-- Data for analysis follows --

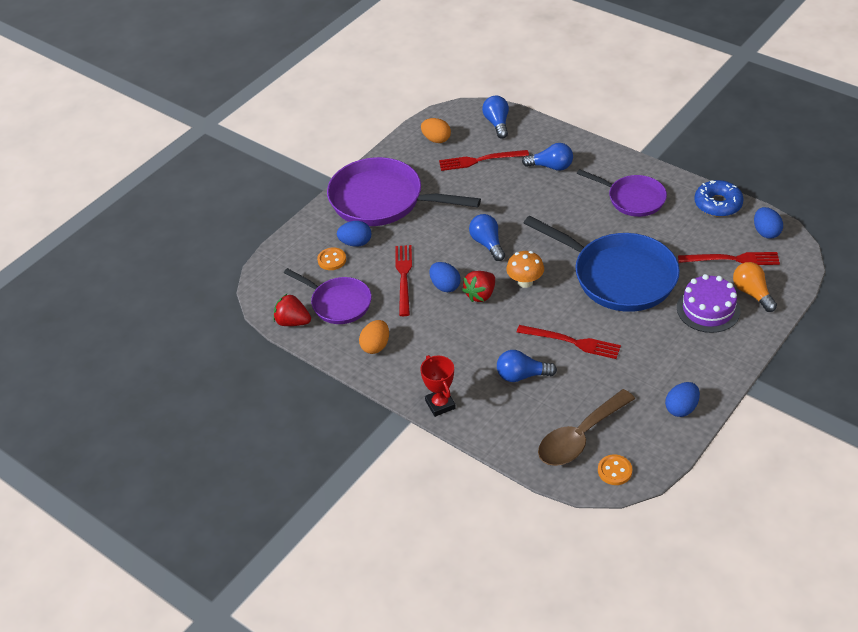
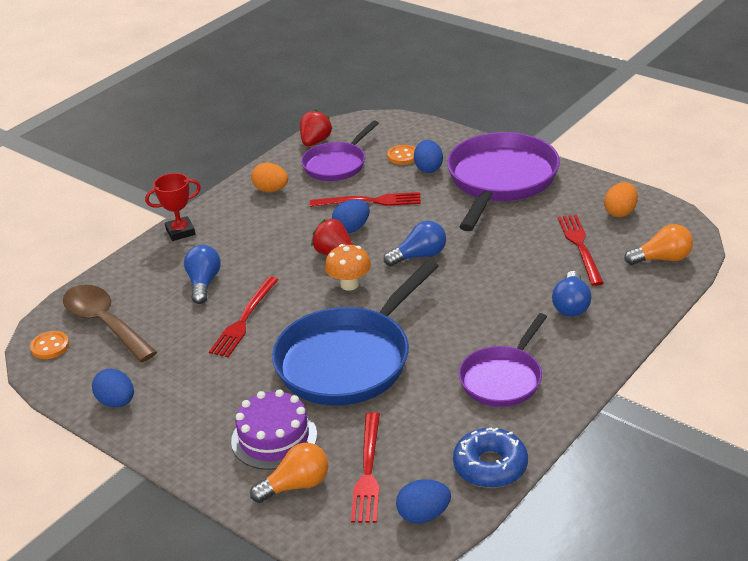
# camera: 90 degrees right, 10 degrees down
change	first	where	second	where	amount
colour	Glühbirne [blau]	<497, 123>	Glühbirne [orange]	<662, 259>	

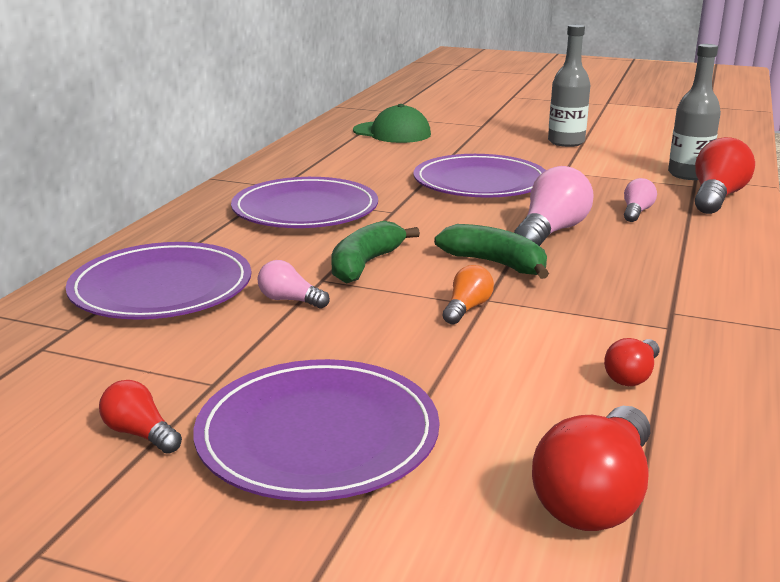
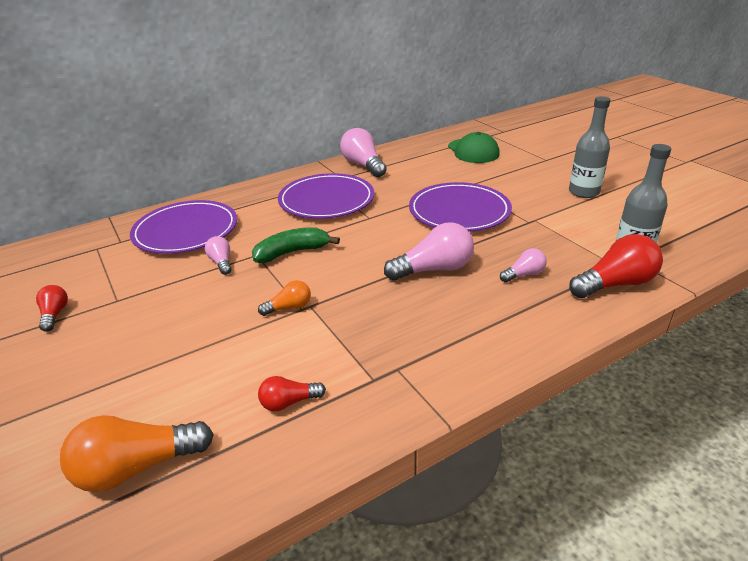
# camera: 40 degrees right, 10 degrees up
change	first	where	second	where	amount
missing	Banane [grün]	<495, 263>			
missing	Teller [lila]	<318, 435>			
colour	Glühbirne [rot]	<595, 497>	Glühbirne [orange]	<137, 467>	
appeared			Glühbirne [rosa]	<363, 165>	

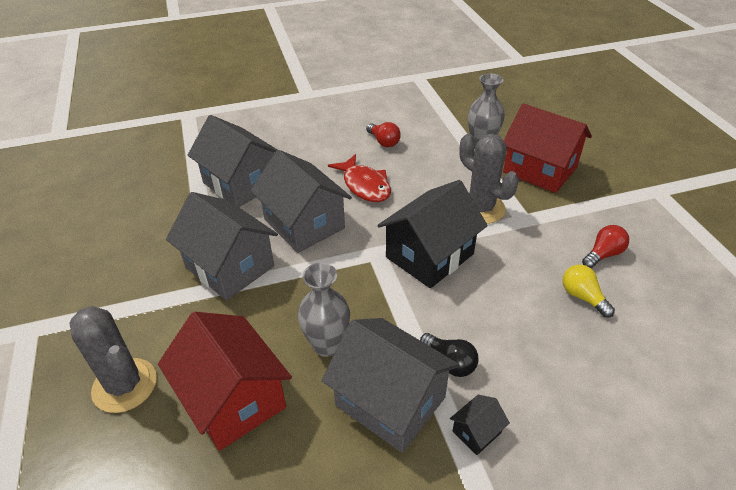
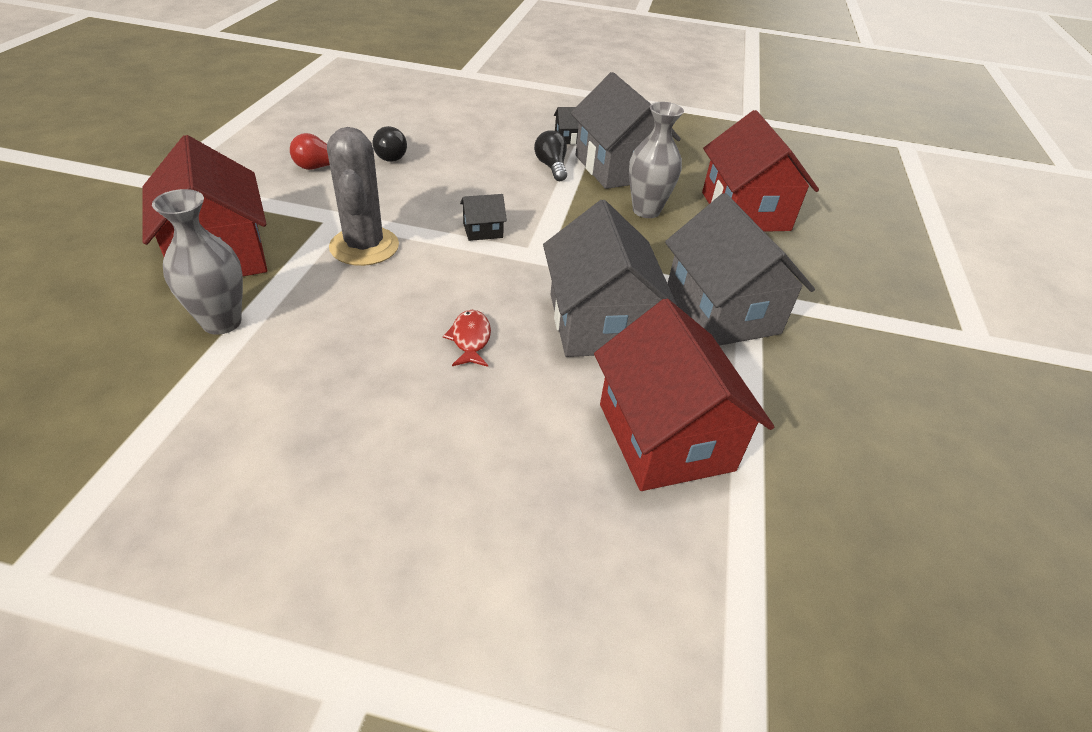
# camera: 155 degrees left, 0 degrees up
change	first	where	second	where	amount
colour	Haus [grau]	<241, 183>	Haus [rot]	<665, 436>	
missing	Glühbirne [rot]	<383, 142>			
size	Fisch [rot]	<364, 185>		<470, 339>	x0.59
size	Haus [schwarz]	<429, 255>		<483, 230>	x0.42
colour	Glühbirne [gelb]	<582, 297>	Glühbirne [schwarz]	<392, 155>	
missing	Kaktus [grau]	<125, 385>			

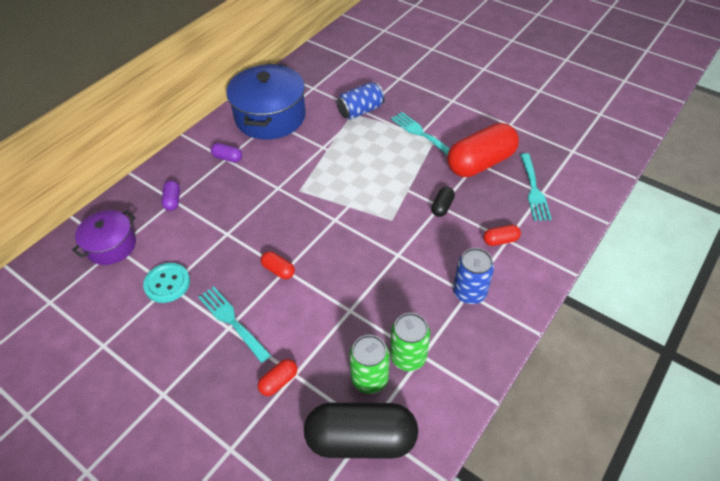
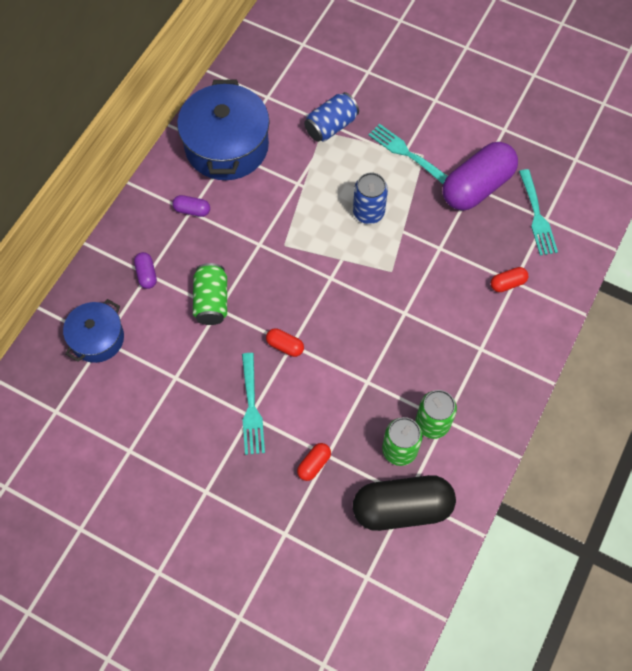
# camera: 10 degrees left, 15 degrees up
change	first	where	second	where	amount
colour	Kapsel [rot]	<480, 163>	Kapsel [lila]	<477, 187>	
missing	Kapsel [schwarz]	<442, 207>			
colour	Kochtopf [lila]	<111, 246>	Kochtopf [blau]	<97, 338>	
relocated	Dose [blau]	<469, 292>		<368, 212>	
missing	Knopf [türkis]	<167, 283>			
spun	Gabel [türkis]	<231, 321>		<251, 408>	135 degrees counterclockwise
appeared			Dose [grün]	<211, 301>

-- Data for analysis concluded --

### What is needed:
Each line, from the one that holds "# camera: 10 degrees left, 15 degrees up" through the last line of the entries, must be repeated exactly. Leave out everything else.

### Written answer:
# camera: 10 degrees left, 15 degrees up
change	first	where	second	where	amount
colour	Kapsel [rot]	<480, 163>	Kapsel [lila]	<477, 187>	
missing	Kapsel [schwarz]	<442, 207>			
colour	Kochtopf [lila]	<111, 246>	Kochtopf [blau]	<97, 338>	
relocated	Dose [blau]	<469, 292>		<368, 212>	
missing	Knopf [türkis]	<167, 283>			
spun	Gabel [türkis]	<231, 321>		<251, 408>	135 degrees counterclockwise
appeared			Dose [grün]	<211, 301>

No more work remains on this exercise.